* [Work request] Lines where the string "turquoise" appears are to be copied from the entries below.

* [Before-and-after object listings]
---*---

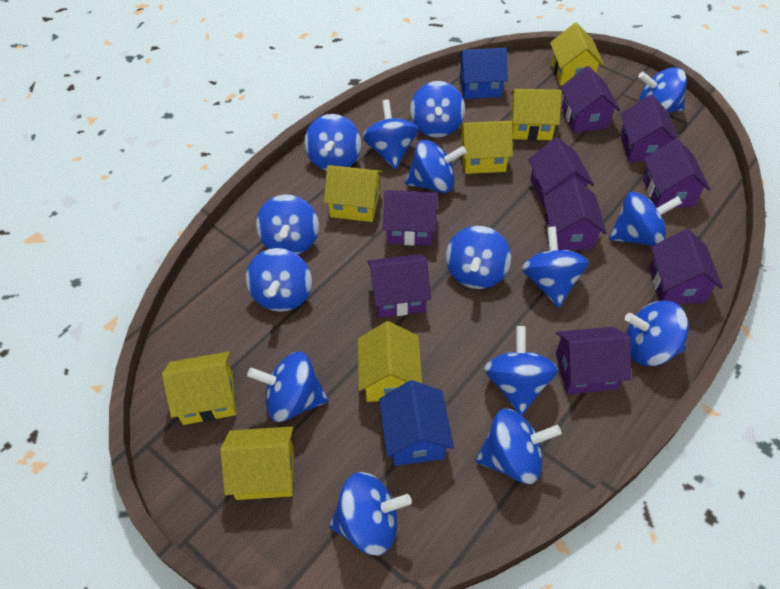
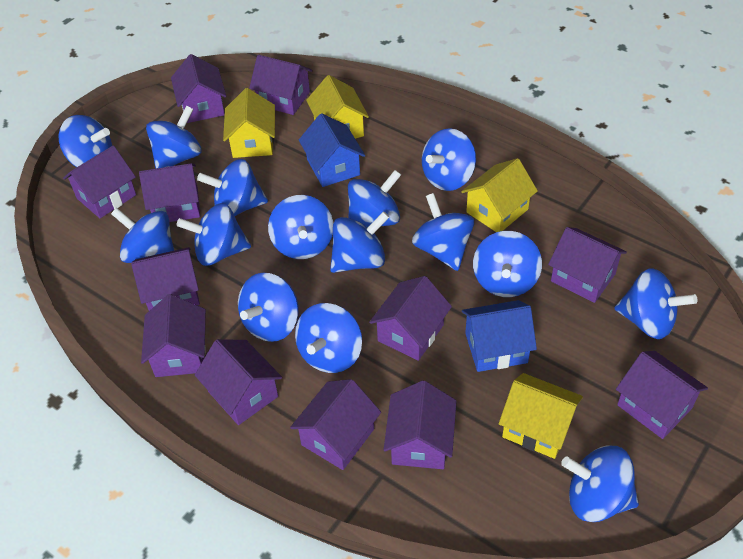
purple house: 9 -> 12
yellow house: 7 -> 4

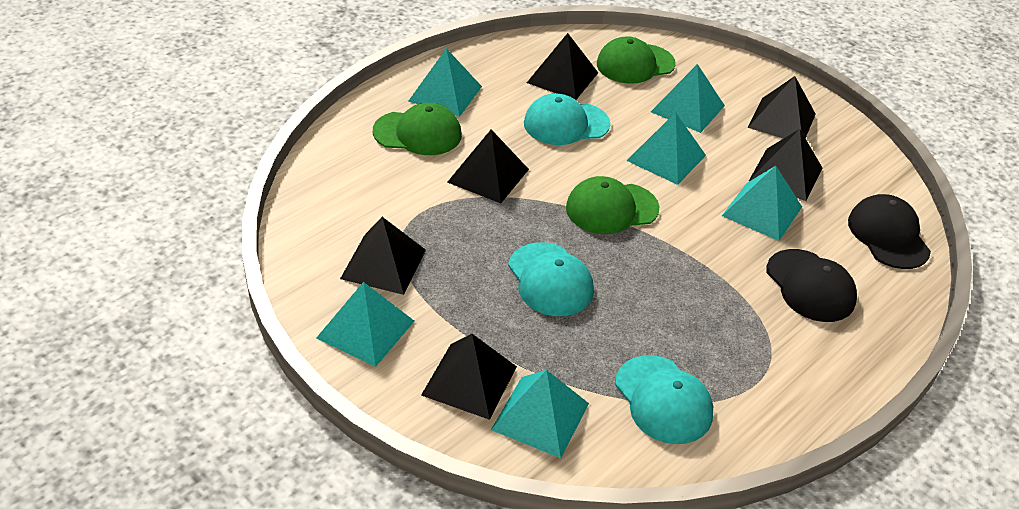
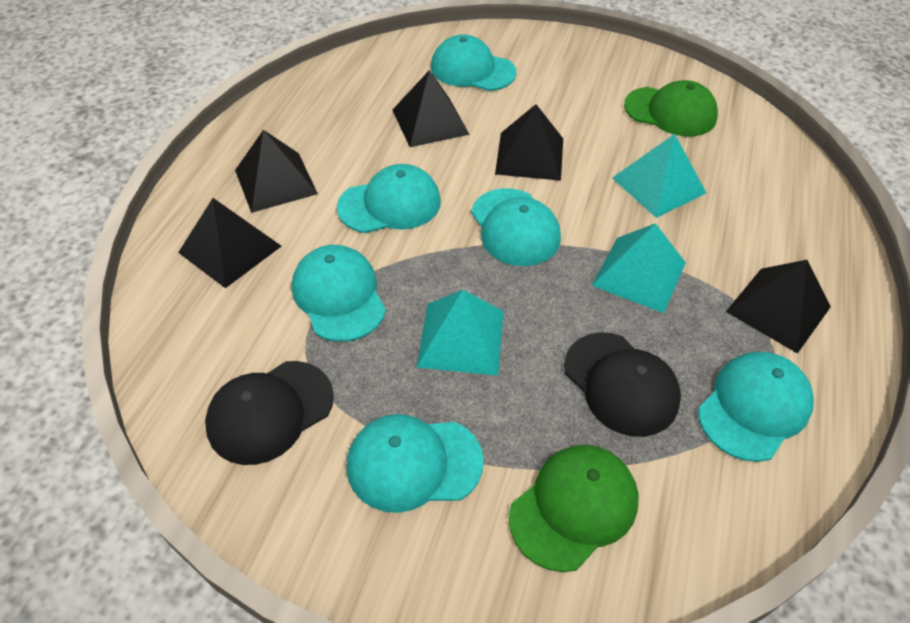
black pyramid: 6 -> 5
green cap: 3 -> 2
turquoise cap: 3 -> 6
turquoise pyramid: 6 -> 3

---*---

* [Reply]
turquoise cap: 3 -> 6
turquoise pyramid: 6 -> 3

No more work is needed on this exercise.